=== Records ===
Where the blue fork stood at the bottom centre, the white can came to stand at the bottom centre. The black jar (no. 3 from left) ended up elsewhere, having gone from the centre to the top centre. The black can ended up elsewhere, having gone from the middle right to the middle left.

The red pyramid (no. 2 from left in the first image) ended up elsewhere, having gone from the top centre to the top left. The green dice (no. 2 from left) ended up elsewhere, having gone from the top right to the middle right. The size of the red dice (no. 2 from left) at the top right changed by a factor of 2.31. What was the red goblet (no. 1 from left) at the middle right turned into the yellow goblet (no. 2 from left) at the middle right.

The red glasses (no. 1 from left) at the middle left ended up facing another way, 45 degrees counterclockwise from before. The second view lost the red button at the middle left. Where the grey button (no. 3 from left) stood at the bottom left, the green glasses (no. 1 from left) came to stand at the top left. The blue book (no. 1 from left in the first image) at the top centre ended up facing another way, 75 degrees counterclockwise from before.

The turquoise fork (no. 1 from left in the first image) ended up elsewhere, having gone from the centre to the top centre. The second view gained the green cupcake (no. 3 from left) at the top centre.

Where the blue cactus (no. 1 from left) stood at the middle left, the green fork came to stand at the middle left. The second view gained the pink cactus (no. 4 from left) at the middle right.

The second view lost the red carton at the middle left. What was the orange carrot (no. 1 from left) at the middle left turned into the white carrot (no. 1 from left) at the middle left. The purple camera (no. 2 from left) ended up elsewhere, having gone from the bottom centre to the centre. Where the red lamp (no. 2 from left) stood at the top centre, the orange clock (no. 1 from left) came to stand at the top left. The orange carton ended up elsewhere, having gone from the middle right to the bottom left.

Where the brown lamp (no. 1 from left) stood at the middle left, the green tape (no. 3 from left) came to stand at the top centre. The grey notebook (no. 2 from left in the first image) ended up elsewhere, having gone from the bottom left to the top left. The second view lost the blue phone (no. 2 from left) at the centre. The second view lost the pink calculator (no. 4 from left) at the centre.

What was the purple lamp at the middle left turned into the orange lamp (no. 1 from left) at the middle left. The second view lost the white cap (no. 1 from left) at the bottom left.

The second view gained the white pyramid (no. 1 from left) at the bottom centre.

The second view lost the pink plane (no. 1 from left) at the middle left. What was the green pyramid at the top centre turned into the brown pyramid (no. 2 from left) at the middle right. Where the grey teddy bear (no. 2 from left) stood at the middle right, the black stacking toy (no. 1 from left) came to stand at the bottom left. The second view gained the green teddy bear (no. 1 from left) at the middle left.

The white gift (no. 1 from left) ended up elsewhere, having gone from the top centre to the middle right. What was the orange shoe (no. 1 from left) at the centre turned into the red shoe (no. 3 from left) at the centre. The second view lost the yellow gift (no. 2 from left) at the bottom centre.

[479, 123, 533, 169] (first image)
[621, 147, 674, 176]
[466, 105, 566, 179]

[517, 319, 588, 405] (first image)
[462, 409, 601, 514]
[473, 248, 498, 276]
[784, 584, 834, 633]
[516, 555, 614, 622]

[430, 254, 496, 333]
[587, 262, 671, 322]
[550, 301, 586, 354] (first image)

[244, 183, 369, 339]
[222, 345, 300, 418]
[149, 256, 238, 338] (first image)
===
→ **Requirement**
Transcribe exactly, and only, the lines that extend from the one containing "[479, 123, 533, 169] (first image)" to the end of the records above, inclusive of both.

→ **Result of the exercise**
[479, 123, 533, 169] (first image)
[621, 147, 674, 176]
[466, 105, 566, 179]

[517, 319, 588, 405] (first image)
[462, 409, 601, 514]
[473, 248, 498, 276]
[784, 584, 834, 633]
[516, 555, 614, 622]

[430, 254, 496, 333]
[587, 262, 671, 322]
[550, 301, 586, 354] (first image)

[244, 183, 369, 339]
[222, 345, 300, 418]
[149, 256, 238, 338] (first image)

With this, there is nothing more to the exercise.